__Assignment__:
Your task is to repeat exactly the lines below between the line holding "C2: 680nF (+3V3, GND) -> 470nF (+3V3, GND)" and the line holding "D1: LED white", inclusive, and only those.

__Provided data__:
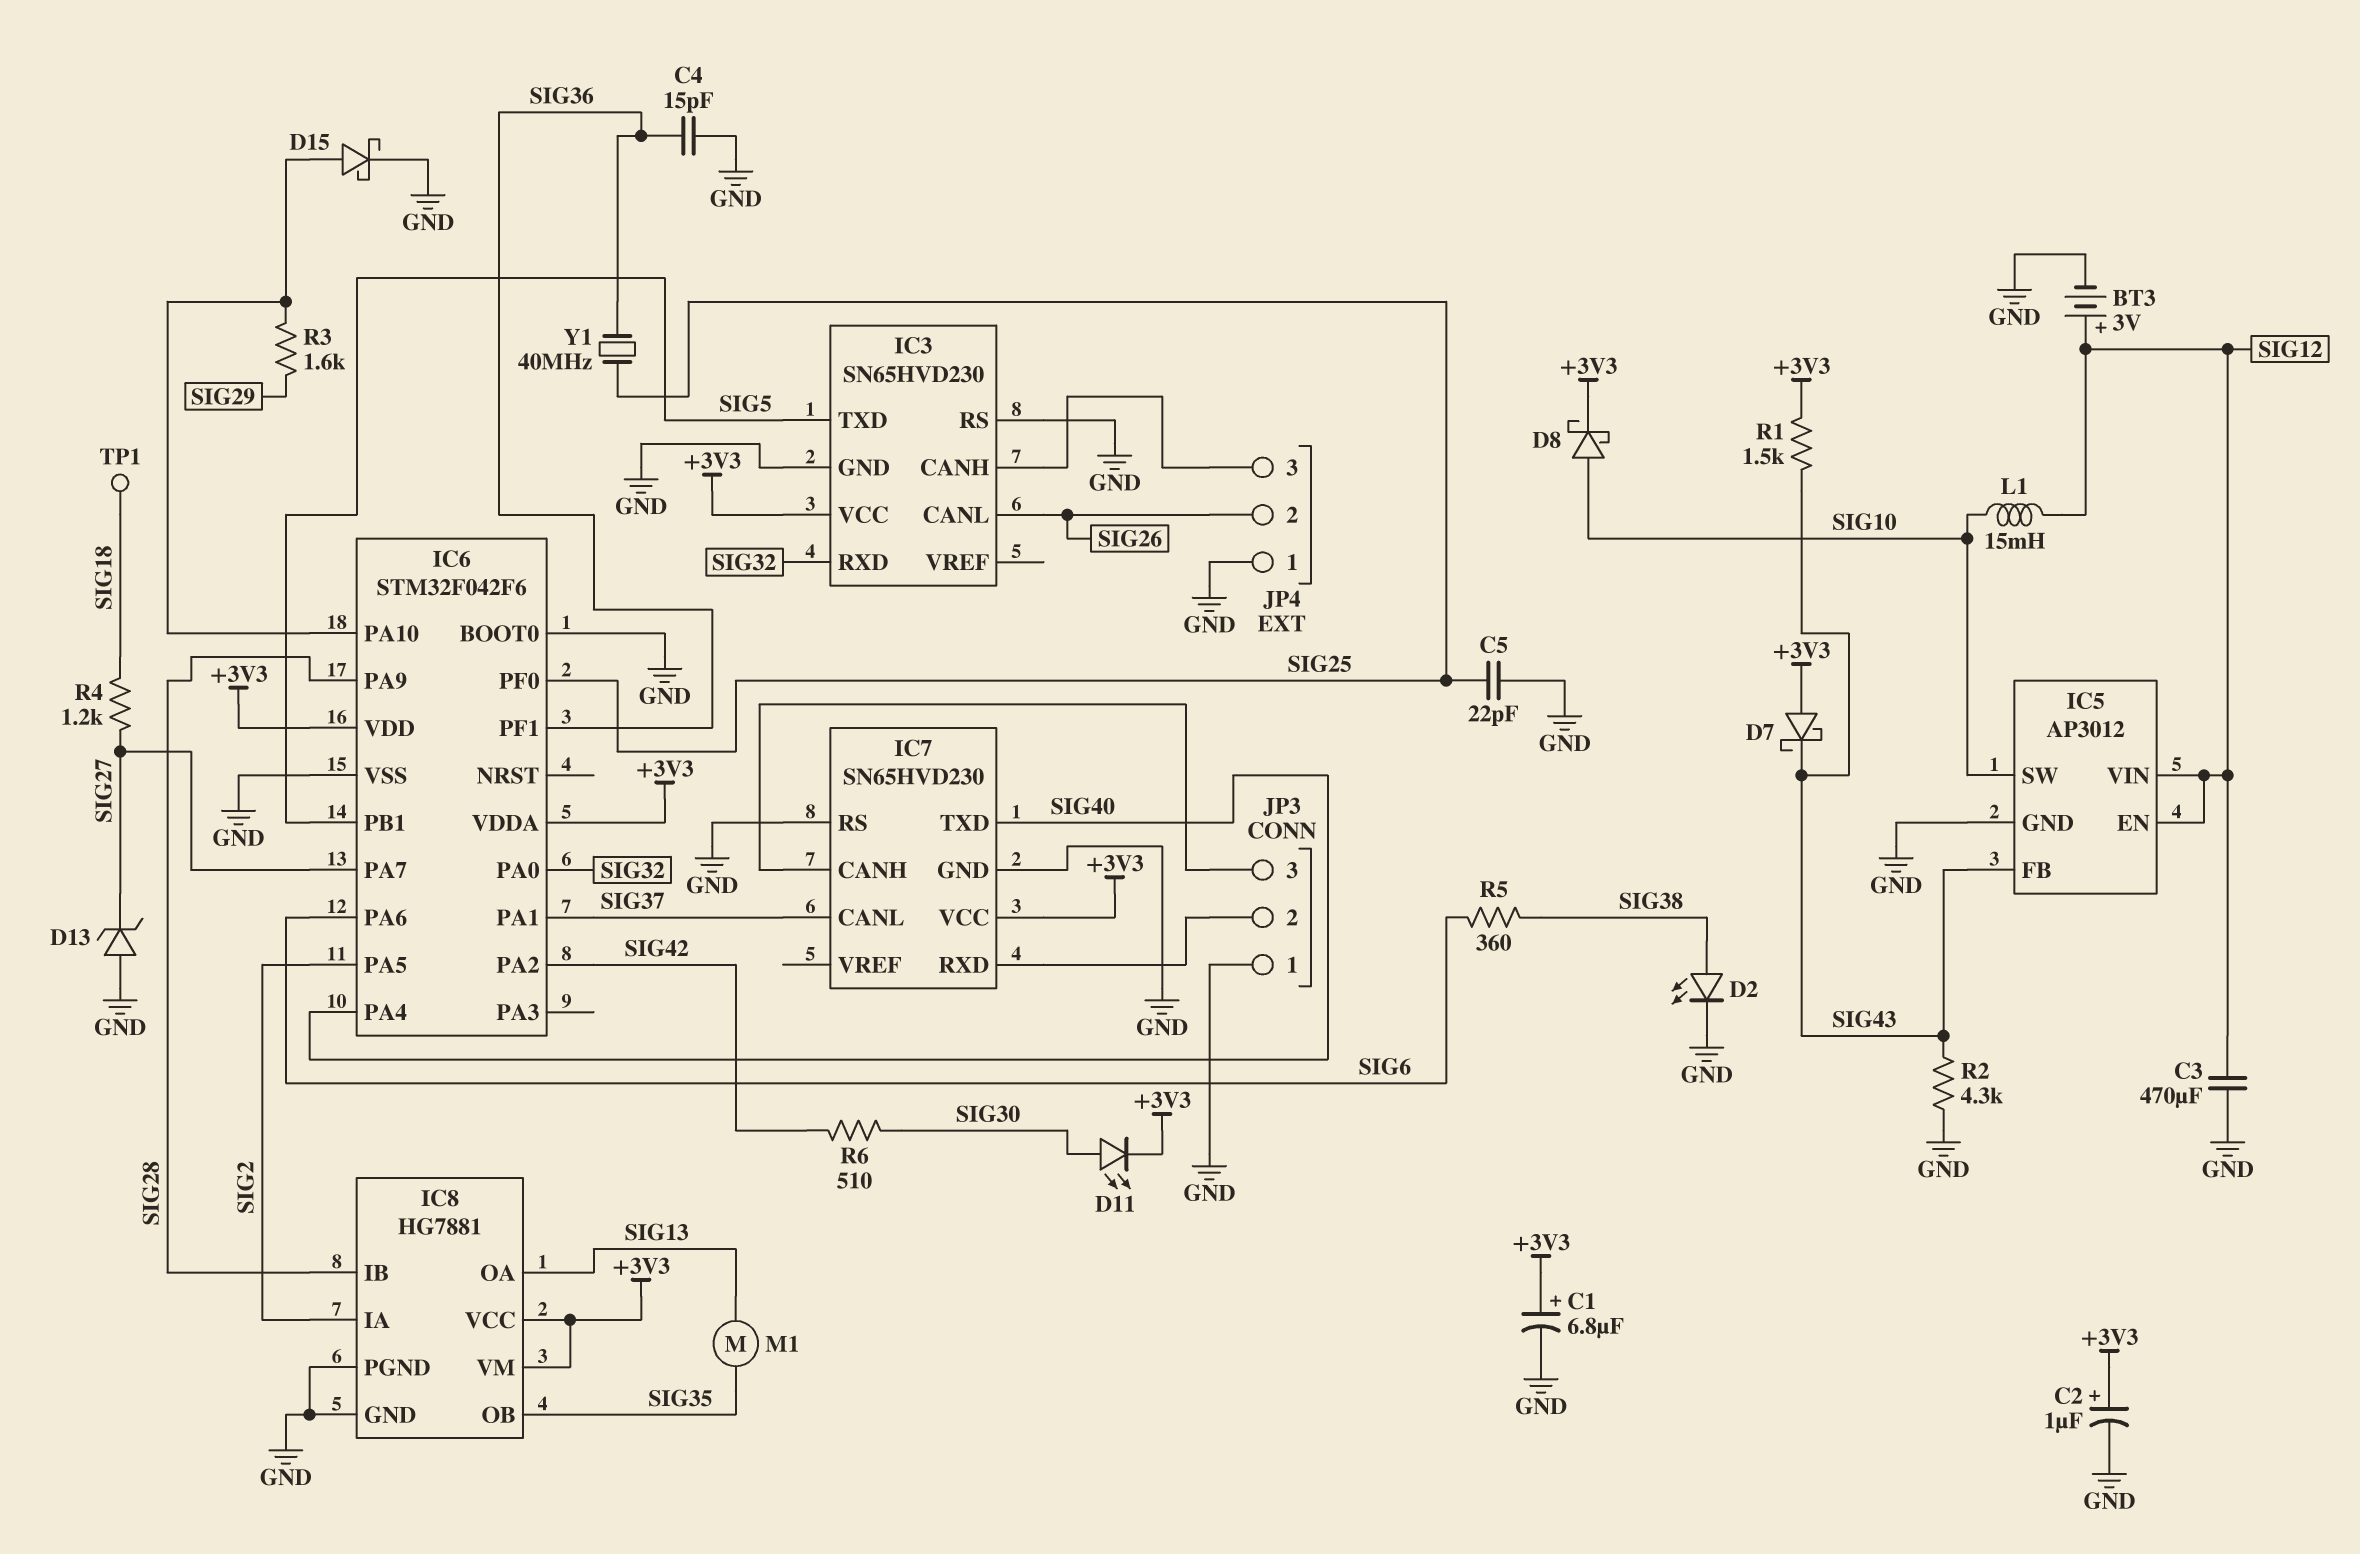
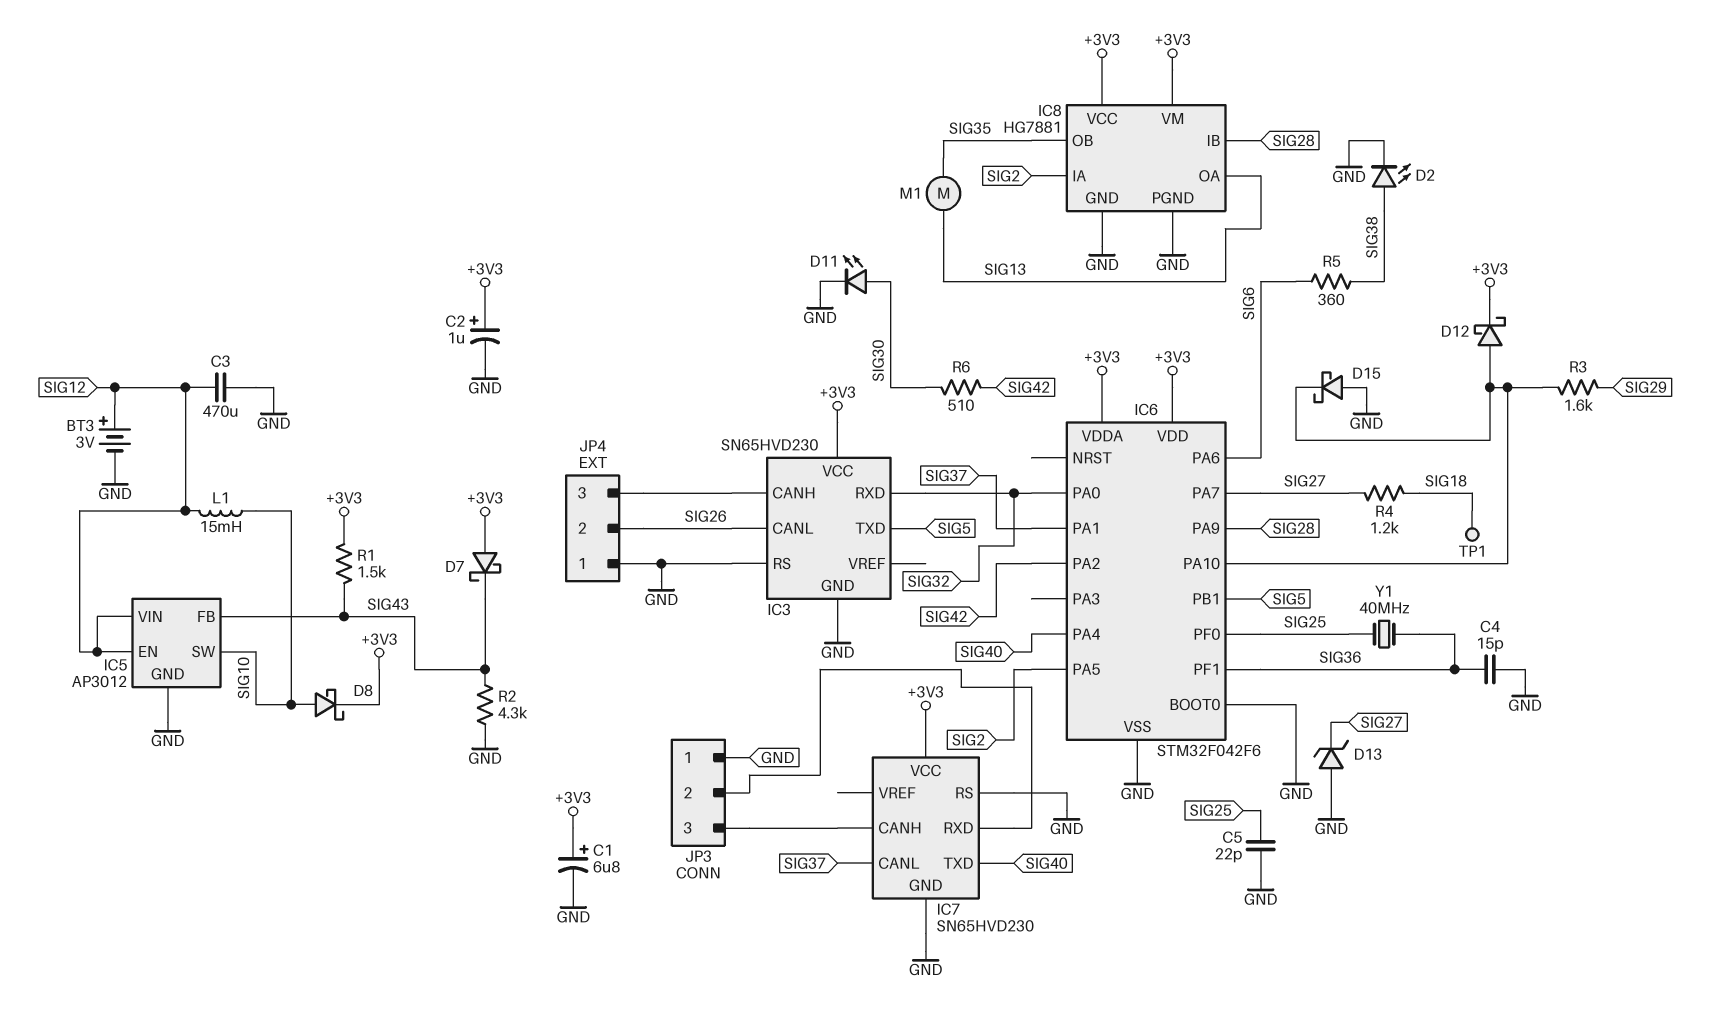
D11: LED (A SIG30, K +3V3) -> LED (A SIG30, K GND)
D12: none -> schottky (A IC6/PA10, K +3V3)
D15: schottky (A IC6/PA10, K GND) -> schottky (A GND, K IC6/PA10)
==
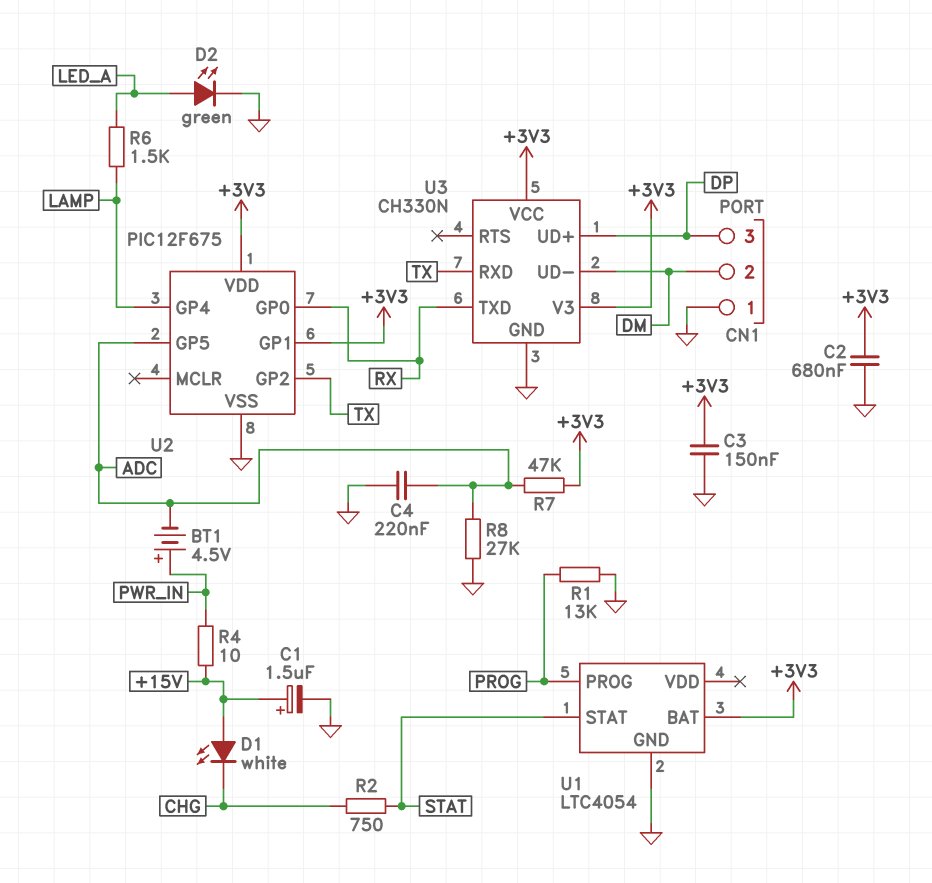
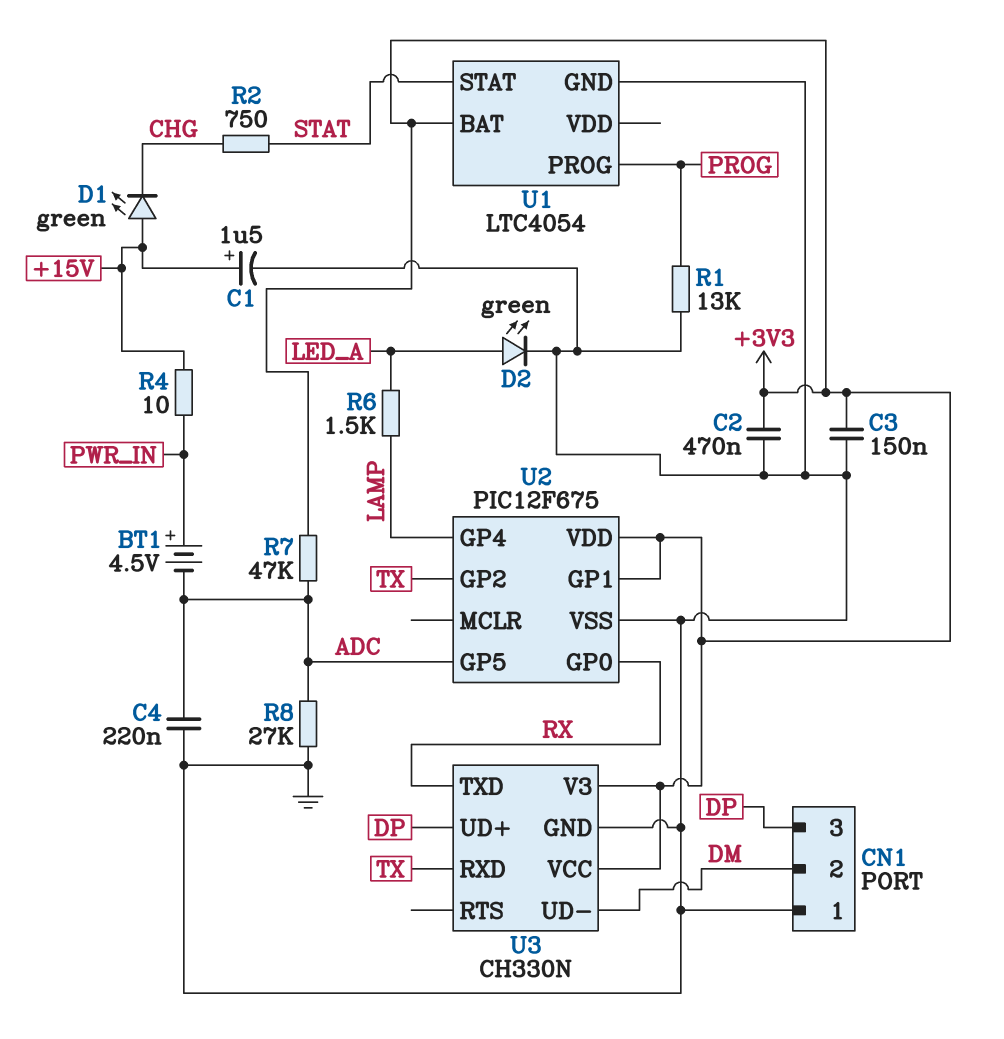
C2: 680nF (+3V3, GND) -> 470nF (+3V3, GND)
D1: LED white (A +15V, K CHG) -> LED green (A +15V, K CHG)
--
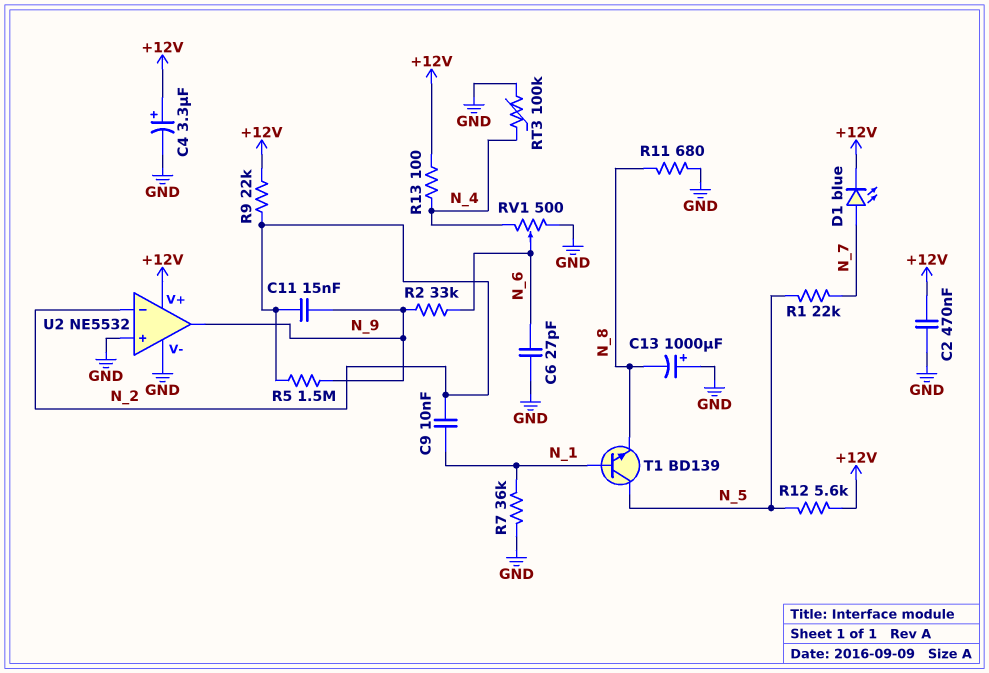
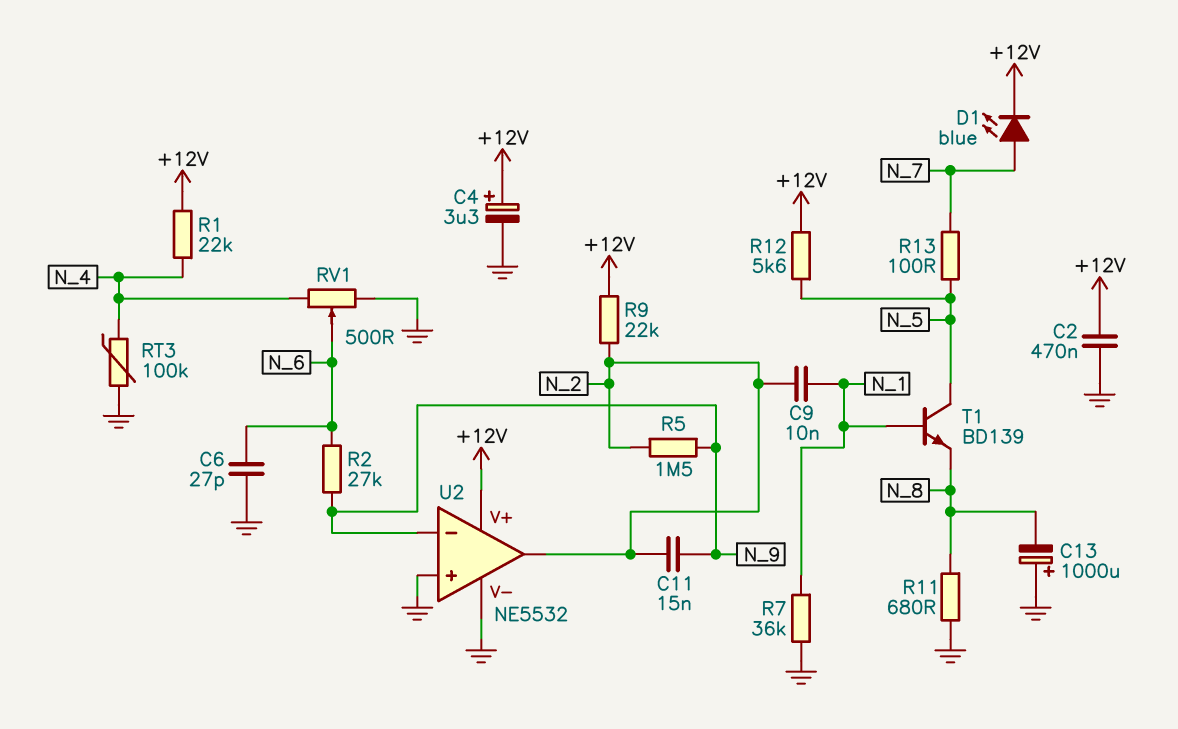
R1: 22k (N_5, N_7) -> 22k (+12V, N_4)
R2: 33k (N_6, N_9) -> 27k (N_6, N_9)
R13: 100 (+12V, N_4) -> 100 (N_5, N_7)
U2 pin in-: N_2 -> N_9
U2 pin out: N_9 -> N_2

__Exercise solution__:
C2: 680nF (+3V3, GND) -> 470nF (+3V3, GND)
D1: LED white (A +15V, K CHG) -> LED green (A +15V, K CHG)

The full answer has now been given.